** Materials provided **
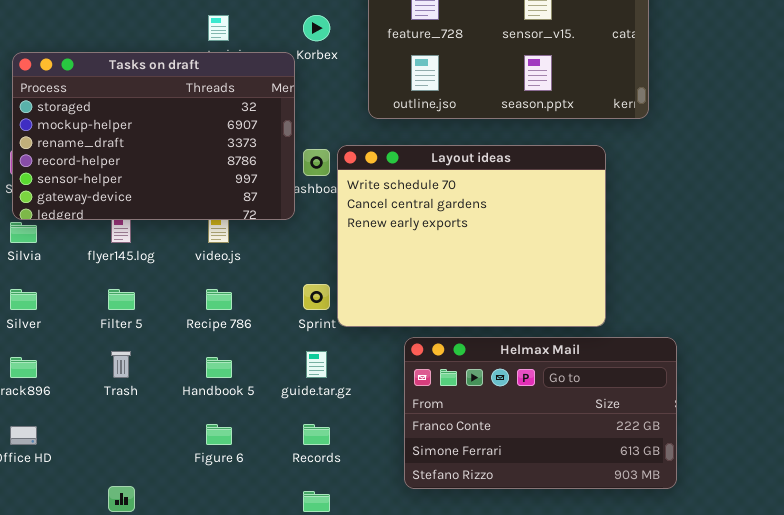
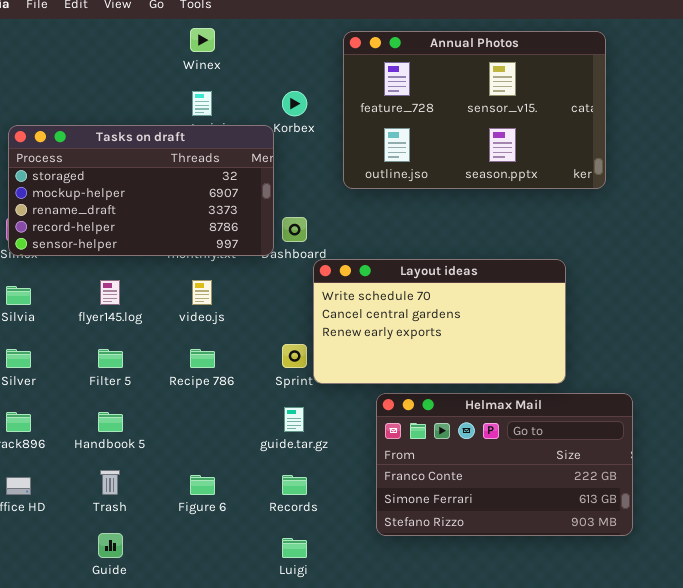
Tasks on draft: [12,52,295,220] -> [8,125,274,256], resized
Layout ideas: [337,145,606,327] -> [313,259,566,384], resized
Trash: [111,351,131,378] -> [100,470,120,495], moved
Handbook 5: [206,357,232,378] -> [98,412,123,432], moved

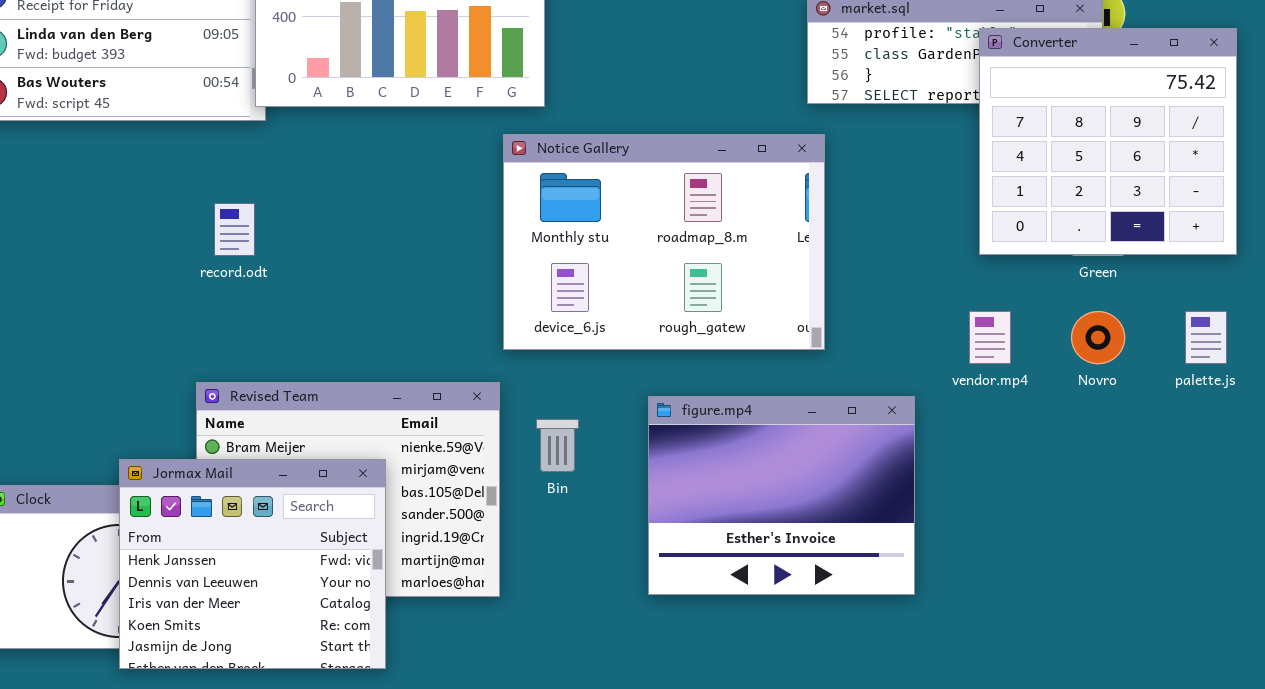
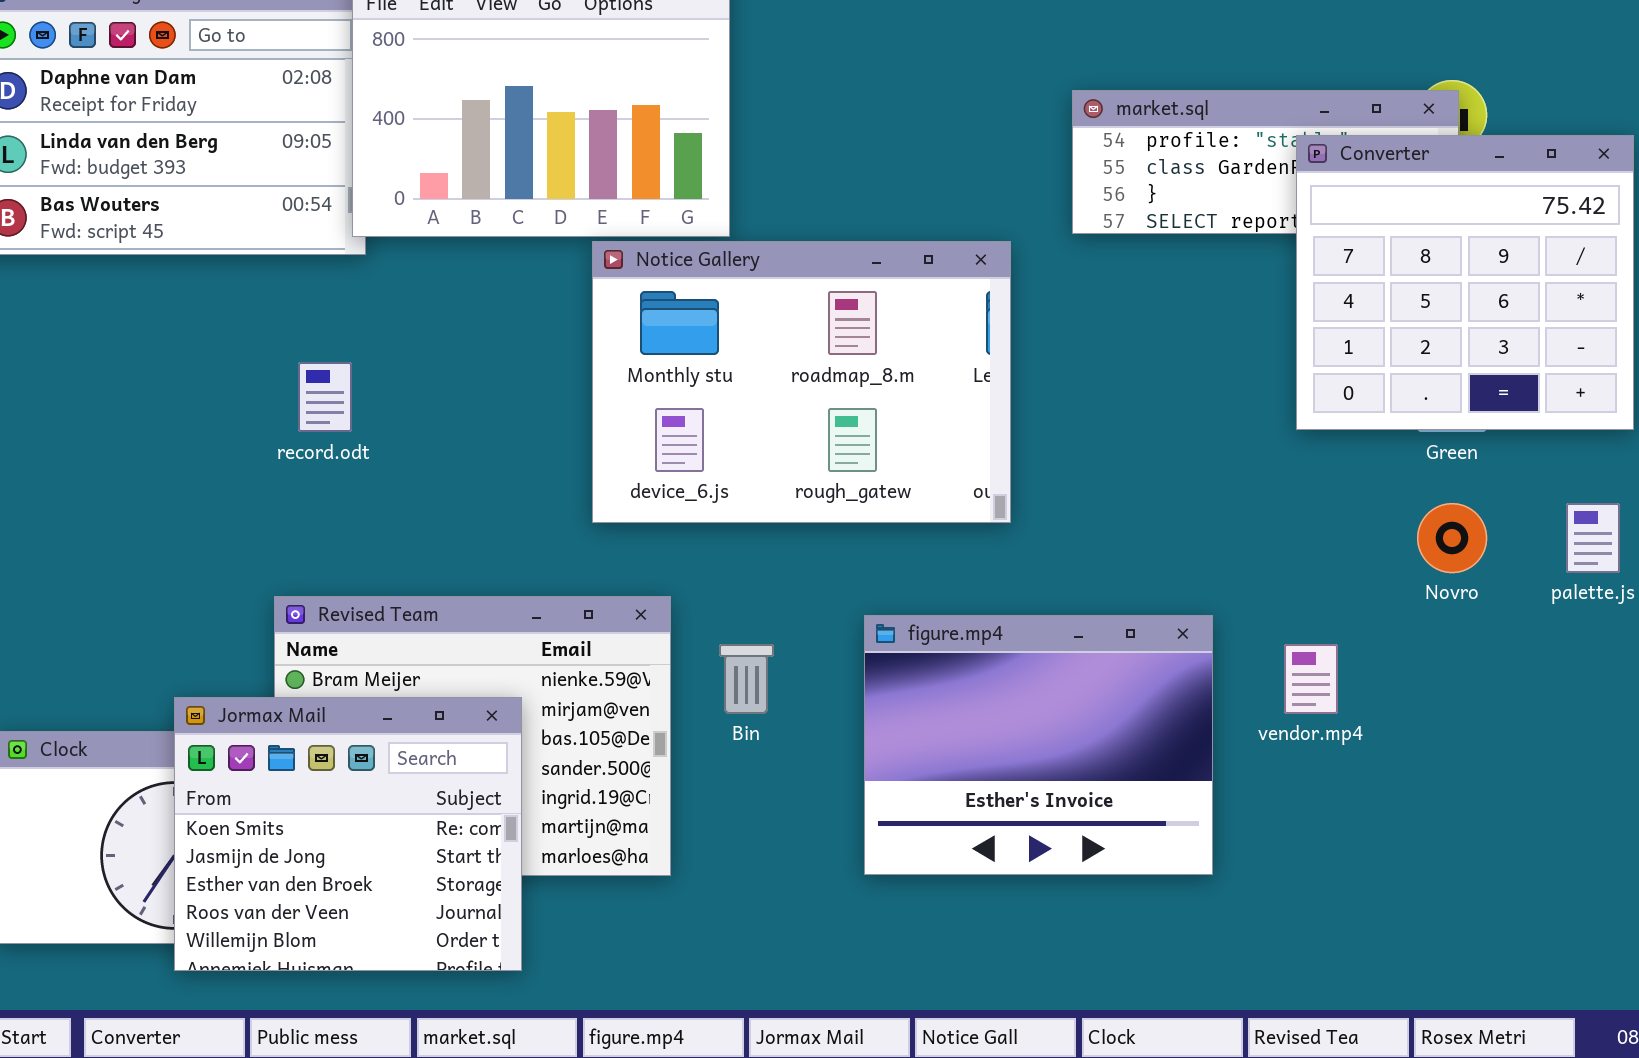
Notice Gallery: [503,134,825,350] -> [592,241,1011,523], moved
vendor.mp4: [969,311,1011,364] -> [1284,644,1338,714], moved
Jormax Mail: [119,459,386,669] -> [174,697,522,971], scrolled down 3 rows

** The task **
Repeat the data above exactly, images excluded.

** Written reply **
Tasks on draft: [12,52,295,220] -> [8,125,274,256], resized
Layout ideas: [337,145,606,327] -> [313,259,566,384], resized
Trash: [111,351,131,378] -> [100,470,120,495], moved
Handbook 5: [206,357,232,378] -> [98,412,123,432], moved

Notice Gallery: [503,134,825,350] -> [592,241,1011,523], moved
vendor.mp4: [969,311,1011,364] -> [1284,644,1338,714], moved
Jormax Mail: [119,459,386,669] -> [174,697,522,971], scrolled down 3 rows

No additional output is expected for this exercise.